- DIRECTIONS
What you return should be each line of the data containing the string "plus".

START DATASET RECORDS

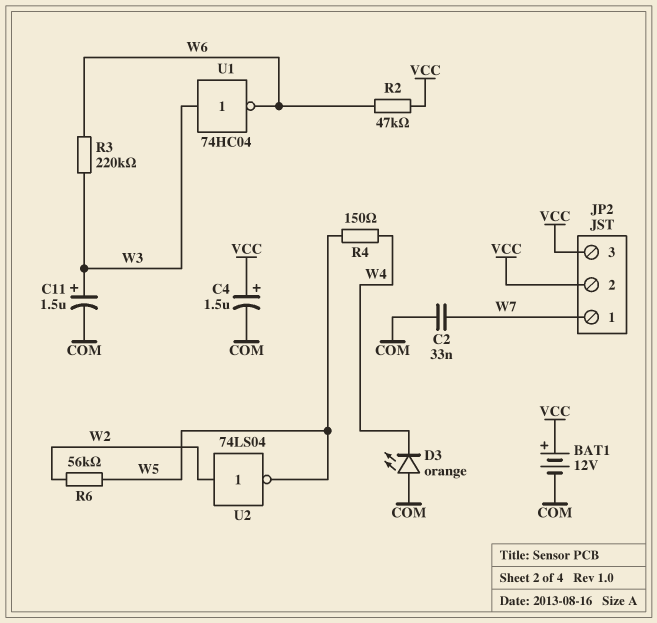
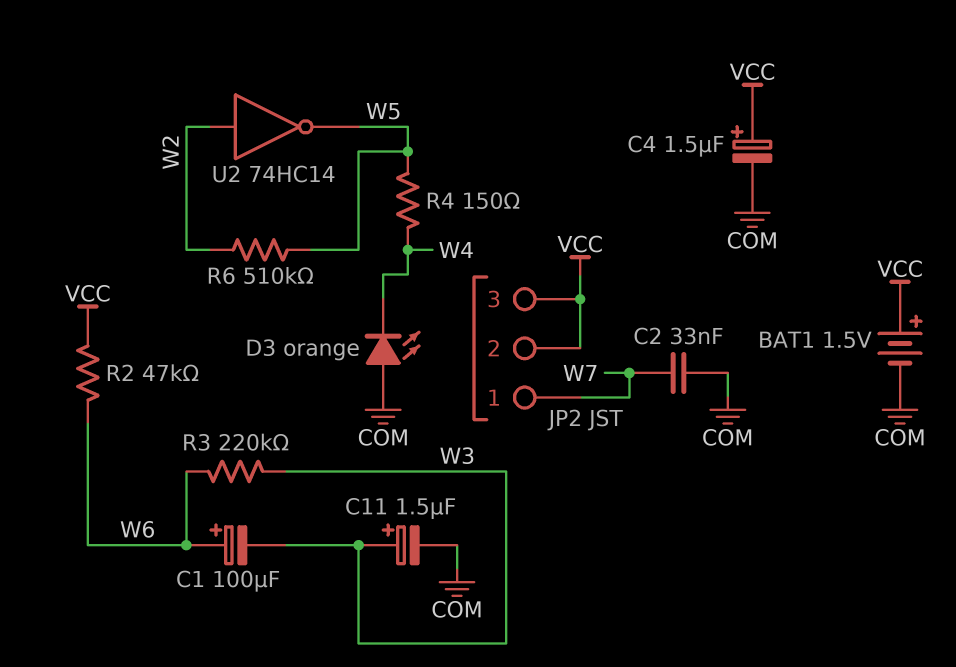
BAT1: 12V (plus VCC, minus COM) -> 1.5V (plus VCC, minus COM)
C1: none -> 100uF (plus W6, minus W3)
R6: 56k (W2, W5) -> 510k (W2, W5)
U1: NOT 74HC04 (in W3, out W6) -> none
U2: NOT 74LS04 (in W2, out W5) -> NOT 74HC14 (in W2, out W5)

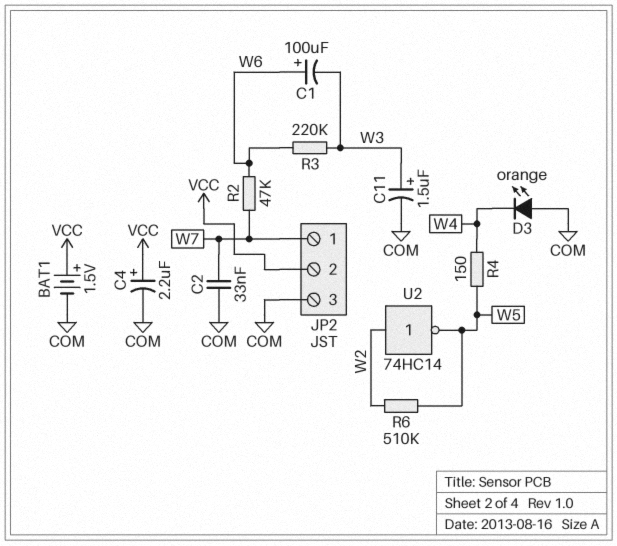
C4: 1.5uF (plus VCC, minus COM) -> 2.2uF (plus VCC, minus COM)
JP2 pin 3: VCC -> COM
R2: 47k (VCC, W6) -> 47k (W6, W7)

END DATASET RECORDS
START DATASET RECORDS

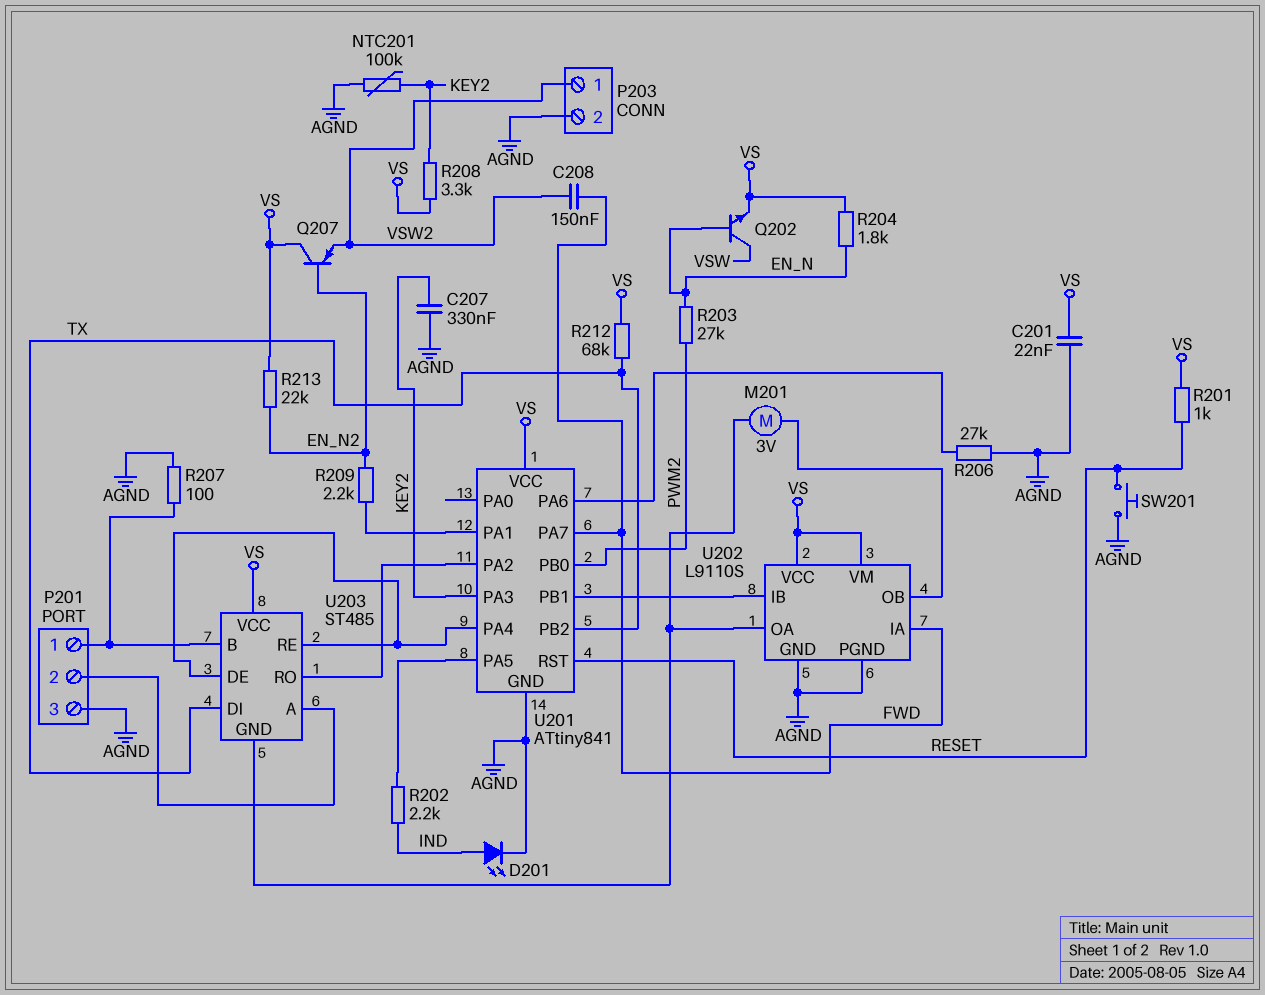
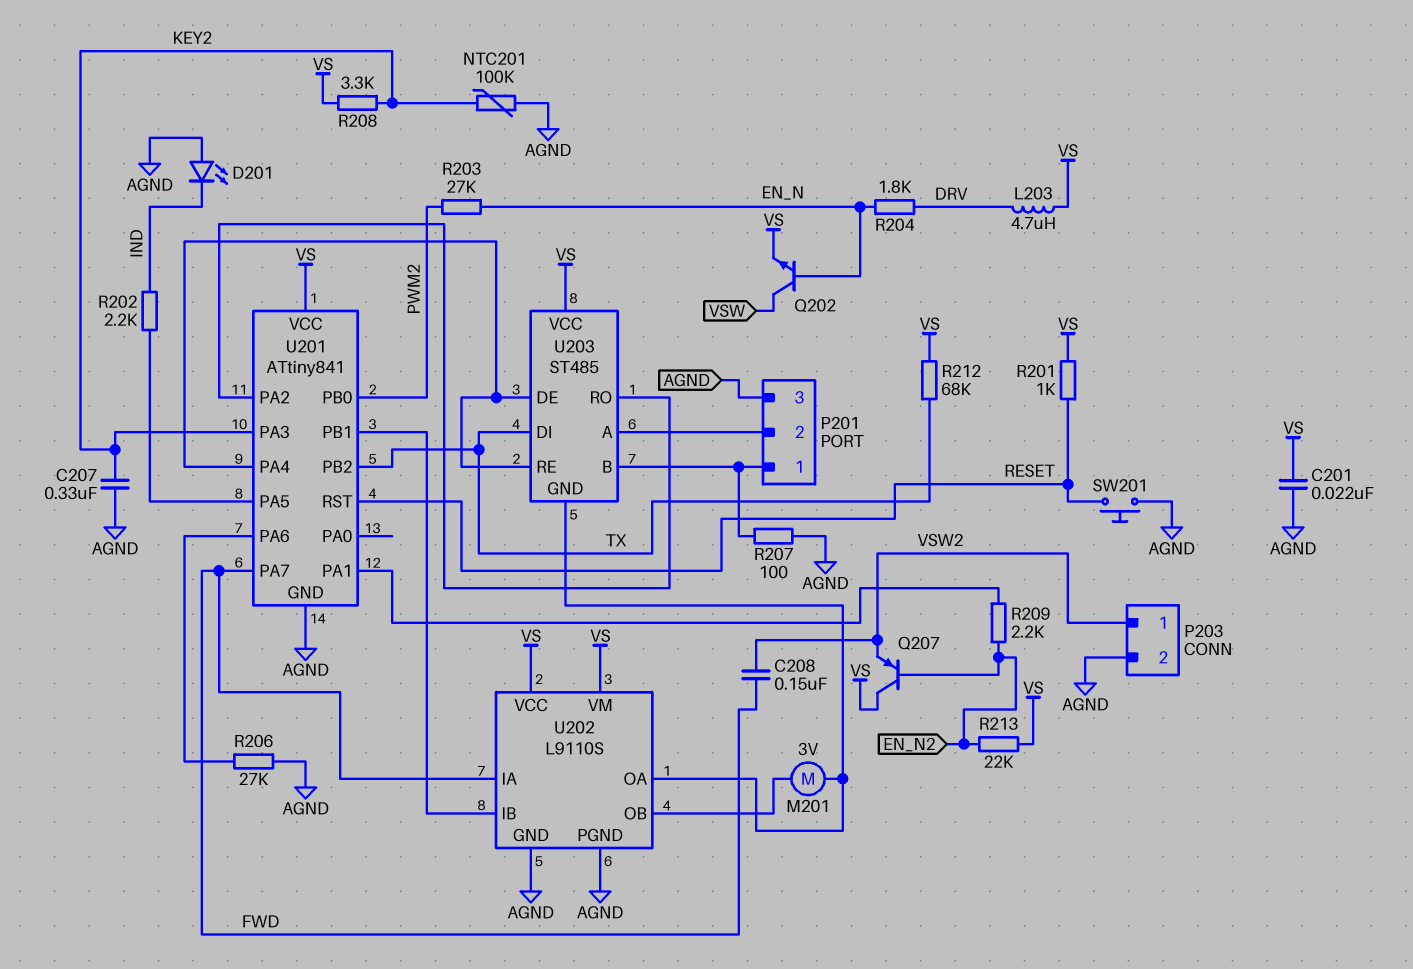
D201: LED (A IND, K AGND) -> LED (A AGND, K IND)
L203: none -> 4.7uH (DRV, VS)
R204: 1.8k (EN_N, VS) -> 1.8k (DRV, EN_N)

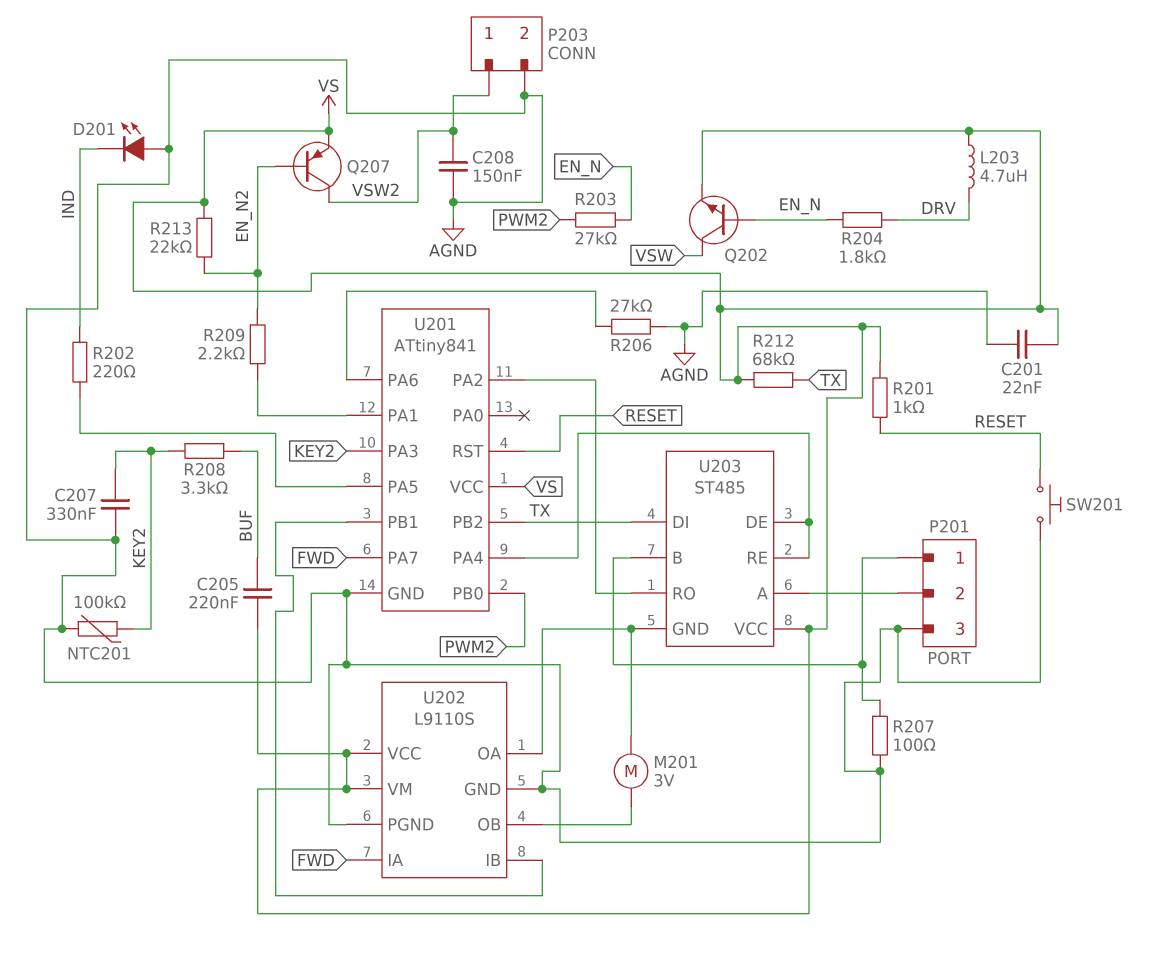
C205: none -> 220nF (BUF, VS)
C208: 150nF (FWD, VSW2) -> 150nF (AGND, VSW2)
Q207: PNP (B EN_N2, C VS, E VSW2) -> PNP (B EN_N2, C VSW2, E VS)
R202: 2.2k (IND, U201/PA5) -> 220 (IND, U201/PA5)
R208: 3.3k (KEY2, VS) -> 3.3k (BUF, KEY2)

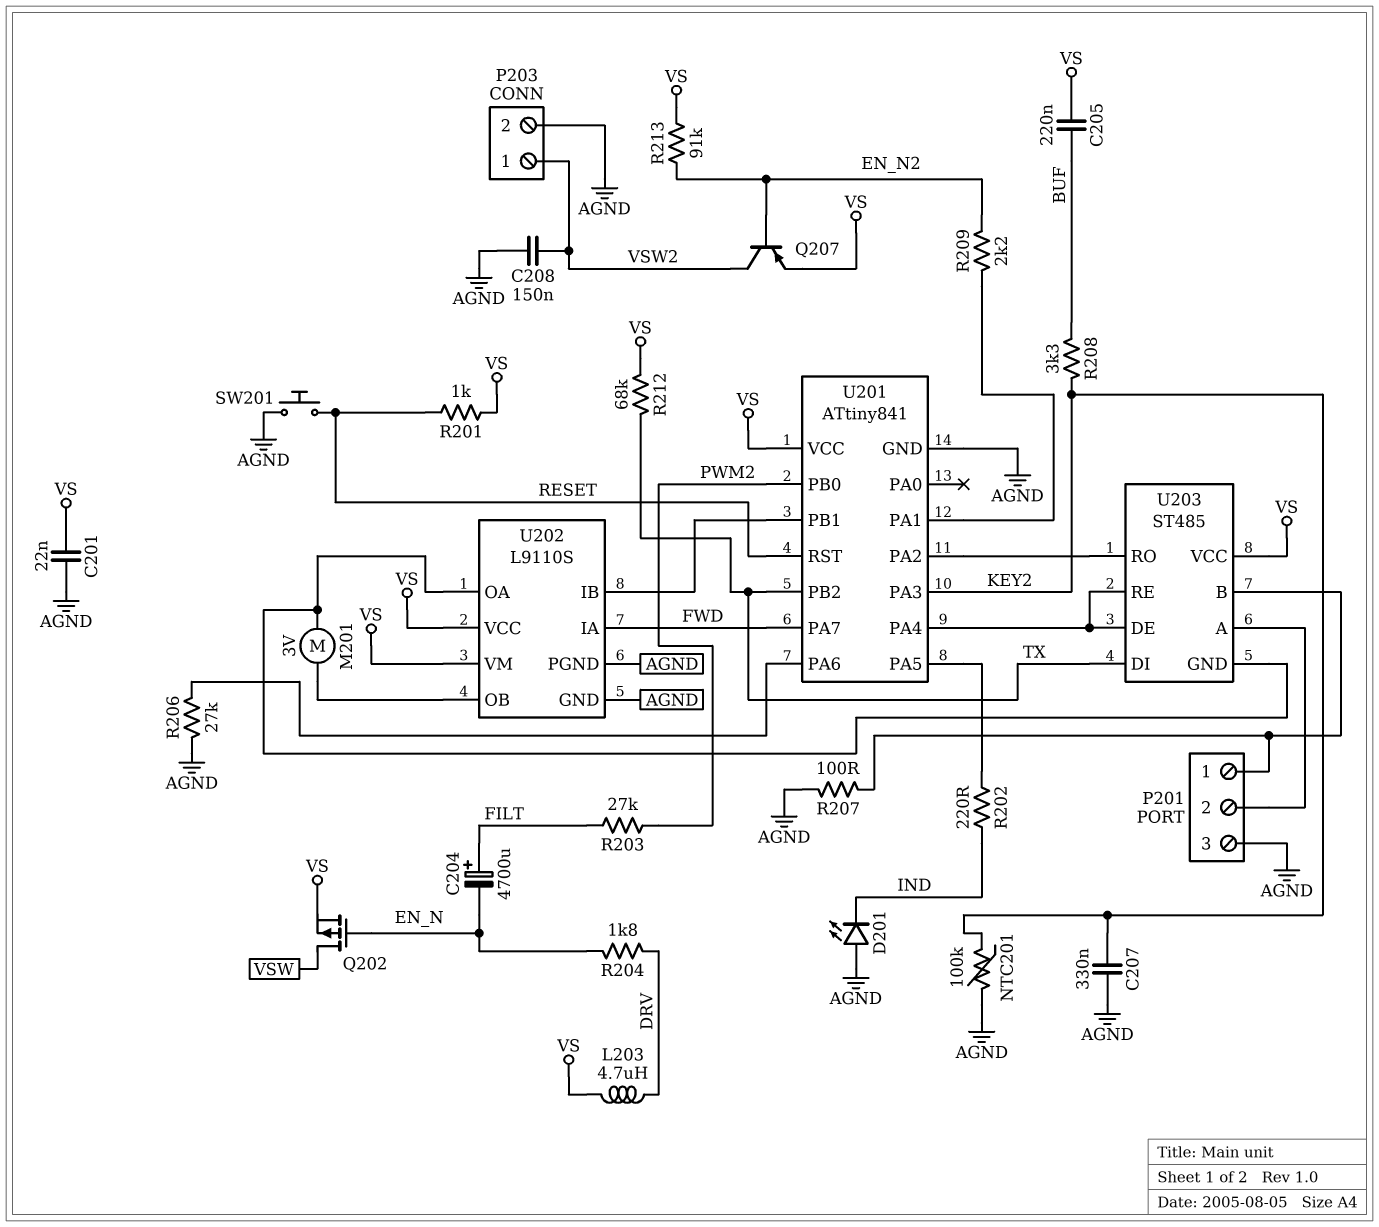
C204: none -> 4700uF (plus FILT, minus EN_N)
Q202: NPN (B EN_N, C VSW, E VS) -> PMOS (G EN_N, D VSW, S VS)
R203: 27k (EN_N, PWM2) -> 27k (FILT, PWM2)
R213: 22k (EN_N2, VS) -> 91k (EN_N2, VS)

END DATASET RECORDS

- WRITTEN RESPONSE
BAT1: 12V (plus VCC, minus COM) -> 1.5V (plus VCC, minus COM)
C1: none -> 100uF (plus W6, minus W3)
C4: 1.5uF (plus VCC, minus COM) -> 2.2uF (plus VCC, minus COM)
C204: none -> 4700uF (plus FILT, minus EN_N)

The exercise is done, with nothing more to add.